## Task item
Repeat only the lines from the one containing "R203: 1.5k (GND, VN) -> 1.5k (+12V, GND)" to the final line below, exactly as they read, and leave every picture out.

Segment Open

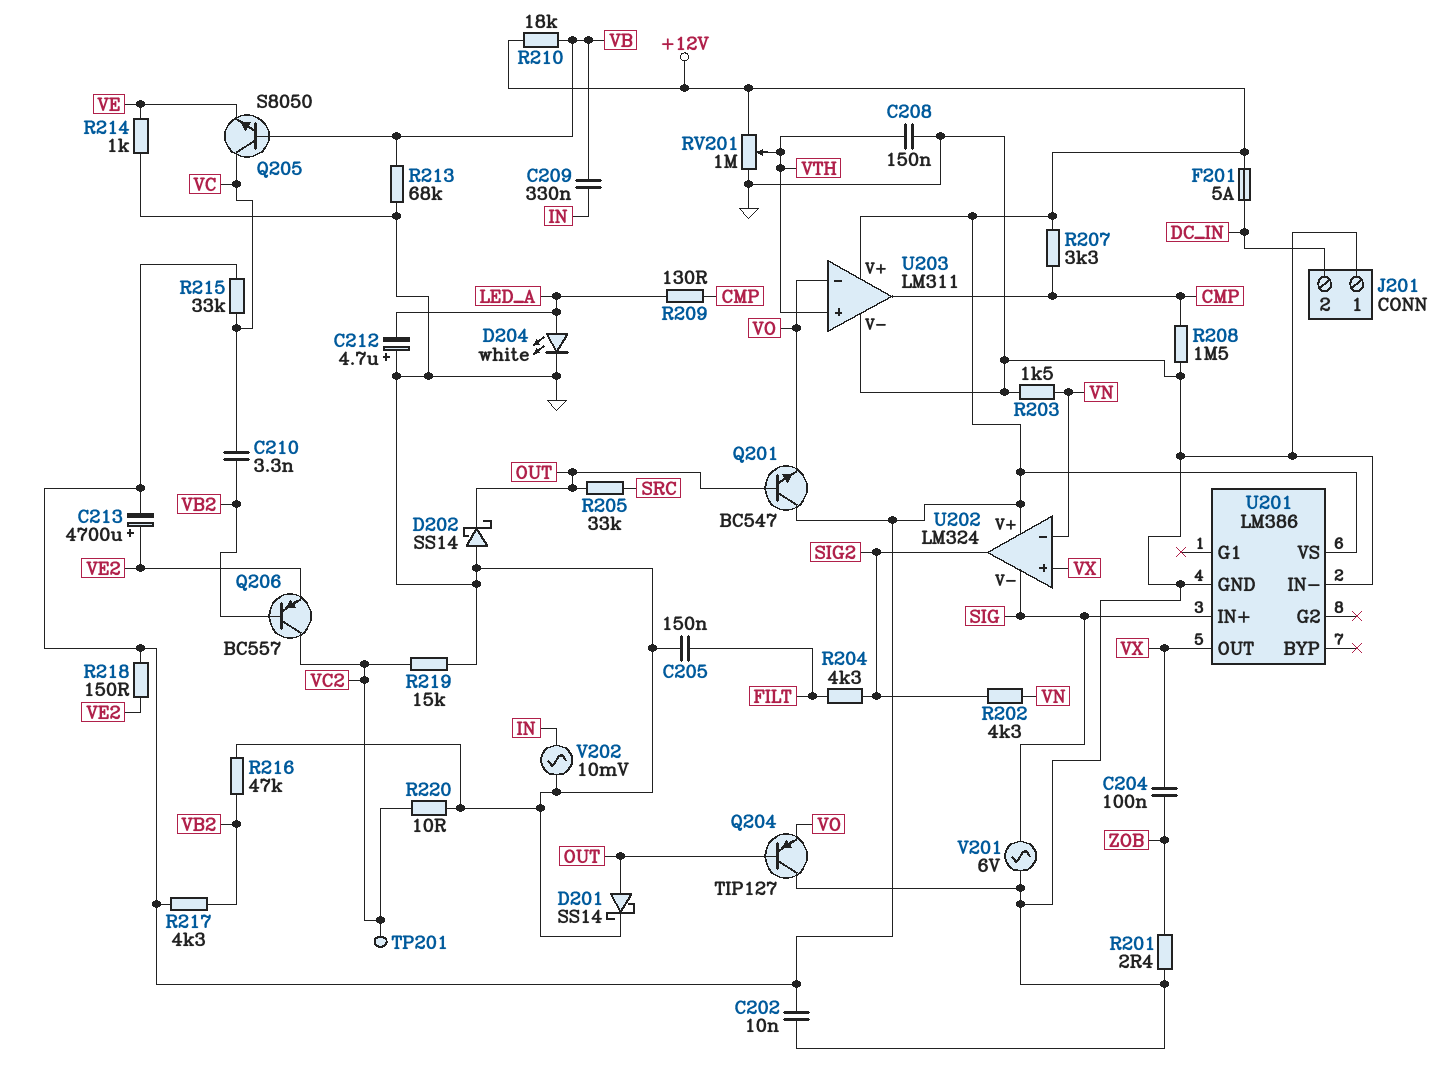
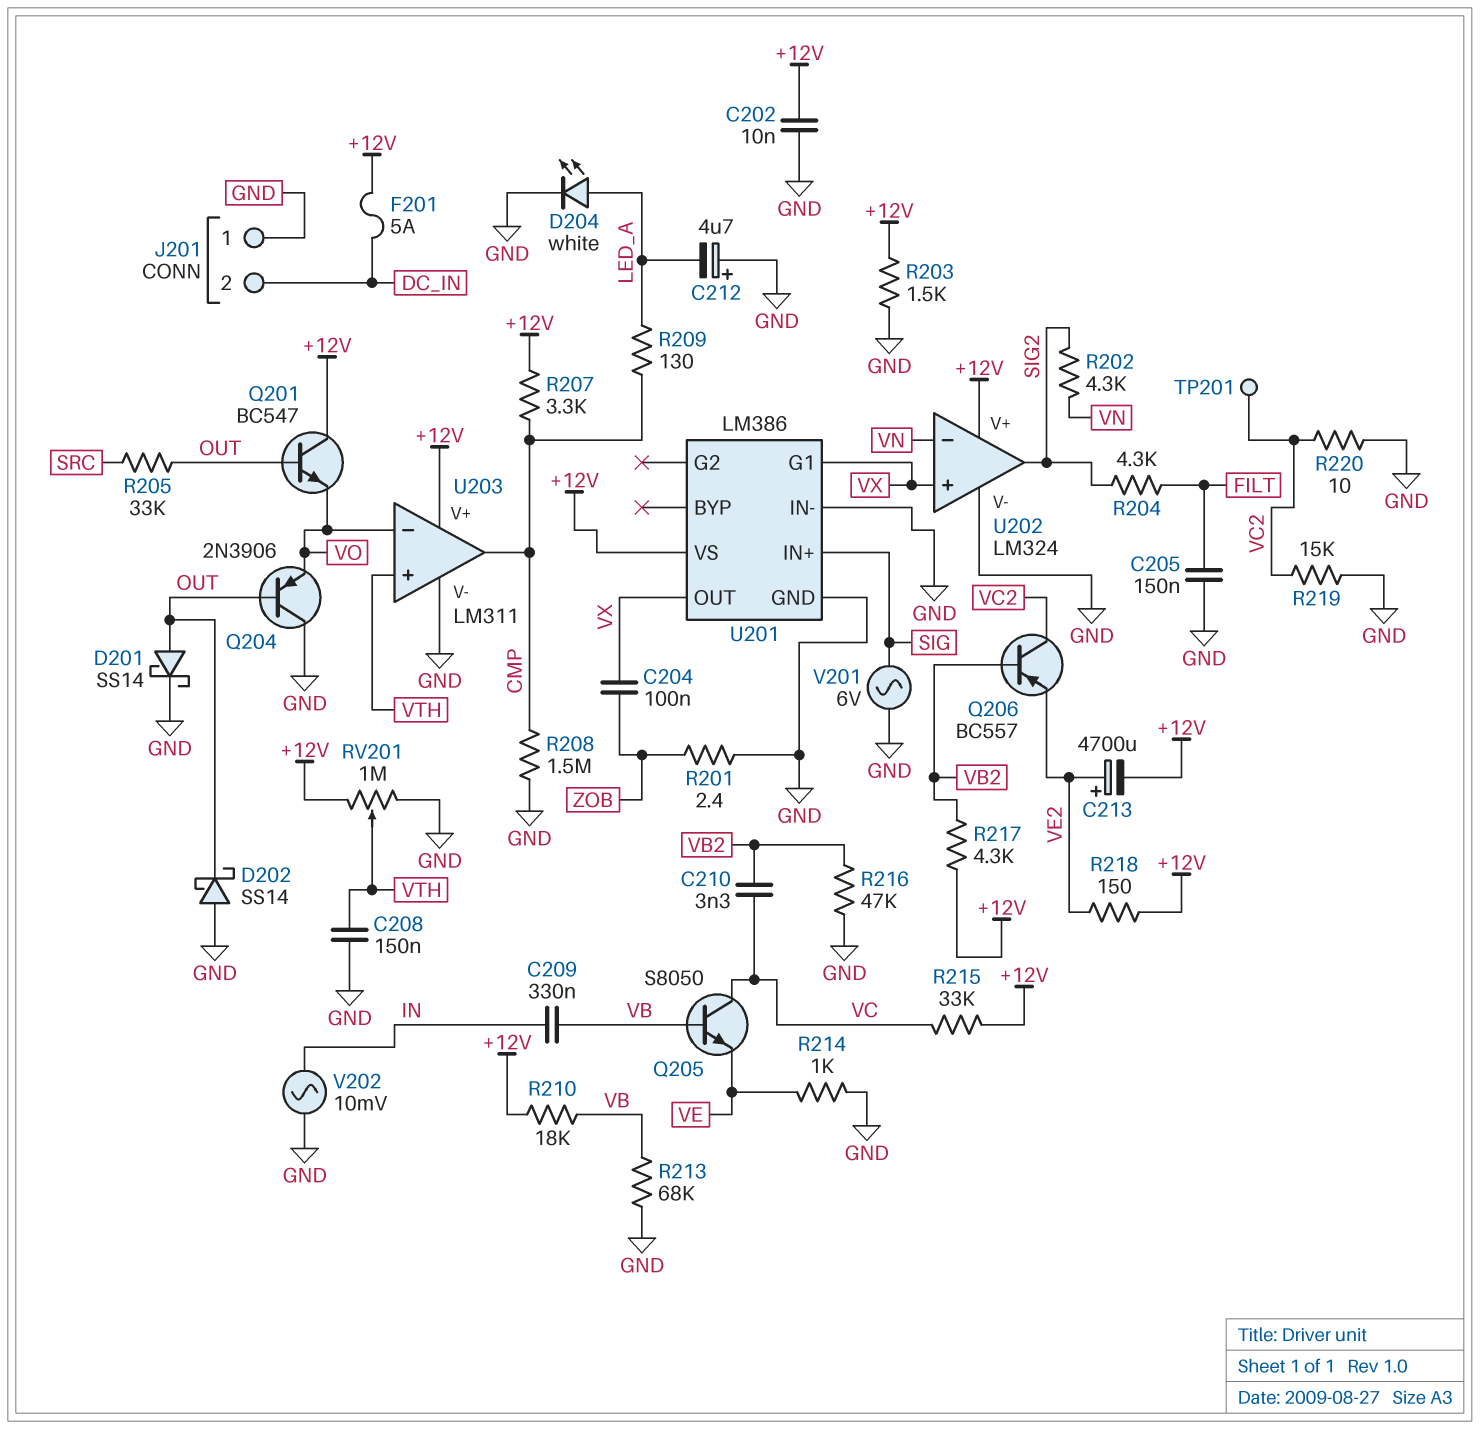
Q204: PNP TIP127 (B OUT, C GND, E VO) -> PNP 2N3906 (B OUT, C GND, E VO)
R203: 1.5k (GND, VN) -> 1.5k (+12V, GND)
U201 pin G1: none -> VX
U202 pin V-: SIG -> GND

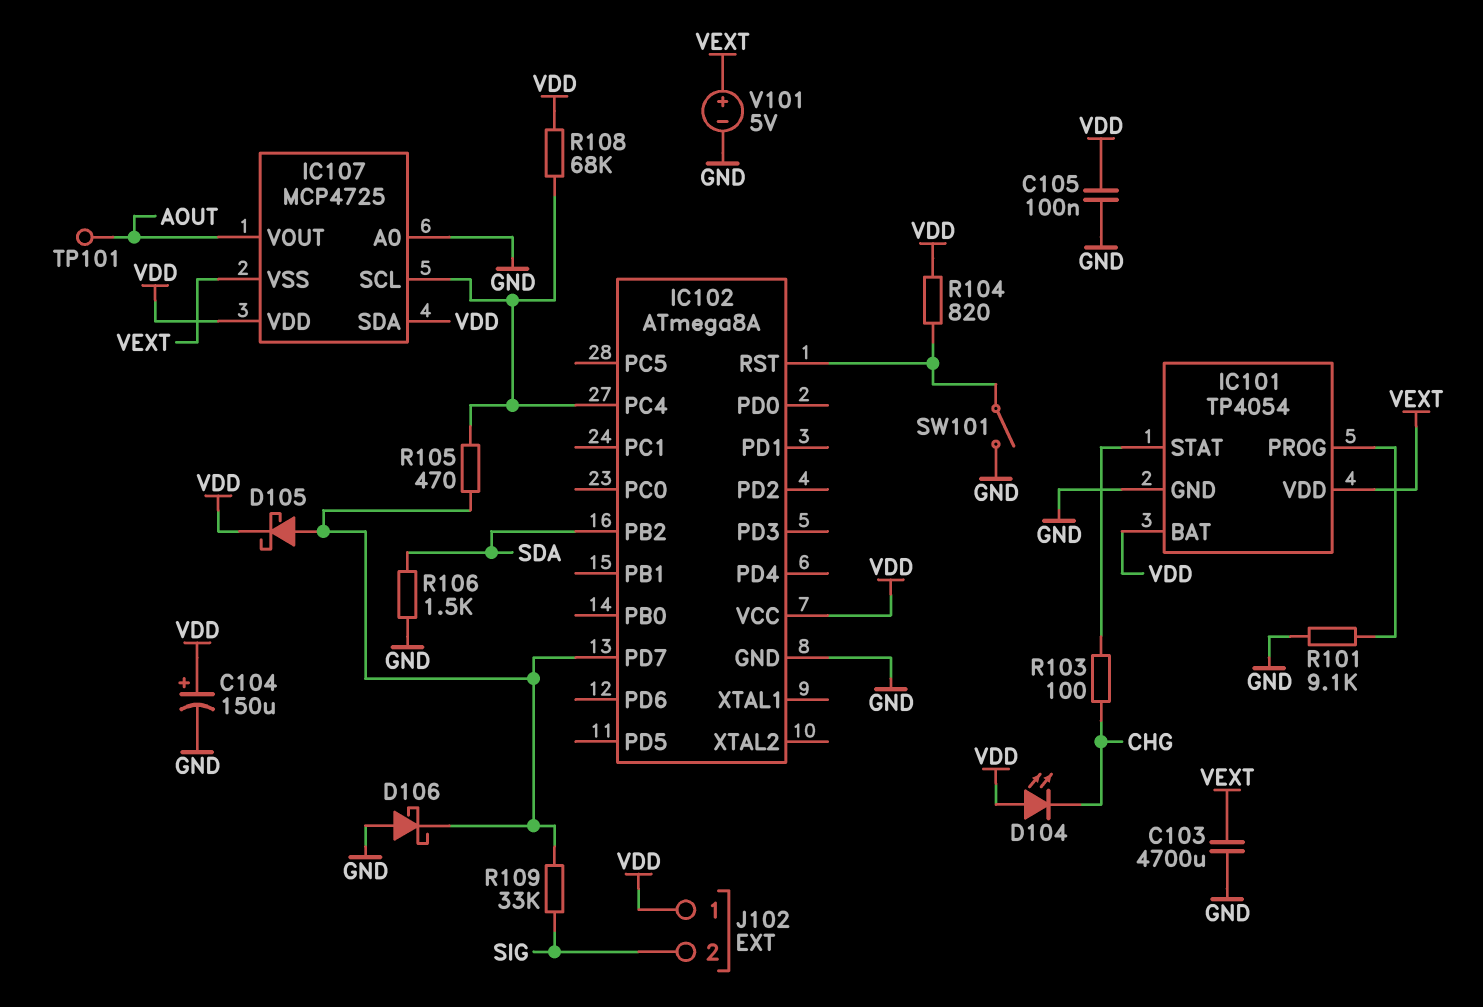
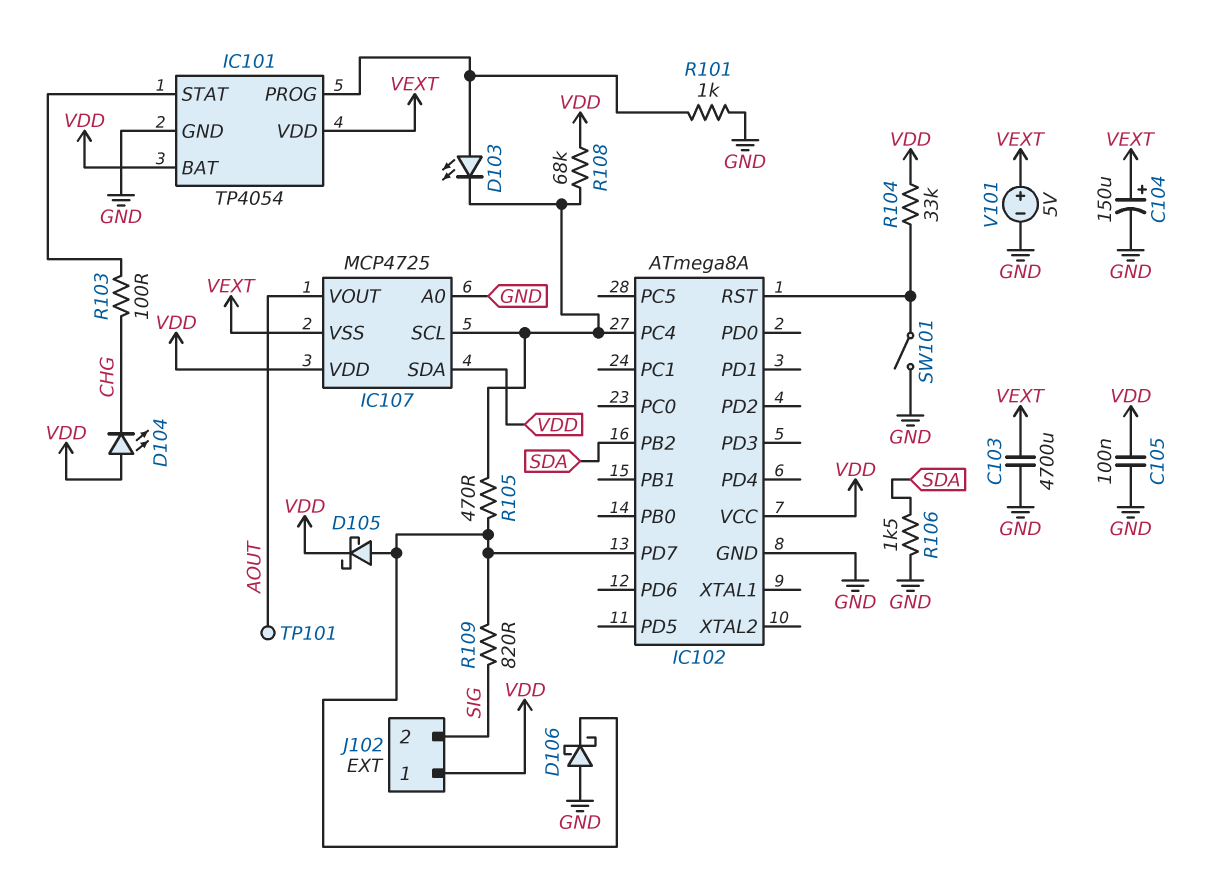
C104: 150uF (plus VDD, minus GND) -> 150uF (plus VEXT, minus GND)
D103: none -> LED (A IC101/PROG, K IC102/PC4)
R101: 9.1k (GND, IC101/PROG) -> 1k (GND, IC101/PROG)
R104: 820 (IC102/RST, VDD) -> 33k (IC102/RST, VDD)
R109: 33k (IC102/PD7, SIG) -> 820 (IC102/PD7, SIG)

Segment Closed

## Result of the exercise
R203: 1.5k (GND, VN) -> 1.5k (+12V, GND)
U201 pin G1: none -> VX
U202 pin V-: SIG -> GND

C104: 150uF (plus VDD, minus GND) -> 150uF (plus VEXT, minus GND)
D103: none -> LED (A IC101/PROG, K IC102/PC4)
R101: 9.1k (GND, IC101/PROG) -> 1k (GND, IC101/PROG)
R104: 820 (IC102/RST, VDD) -> 33k (IC102/RST, VDD)
R109: 33k (IC102/PD7, SIG) -> 820 (IC102/PD7, SIG)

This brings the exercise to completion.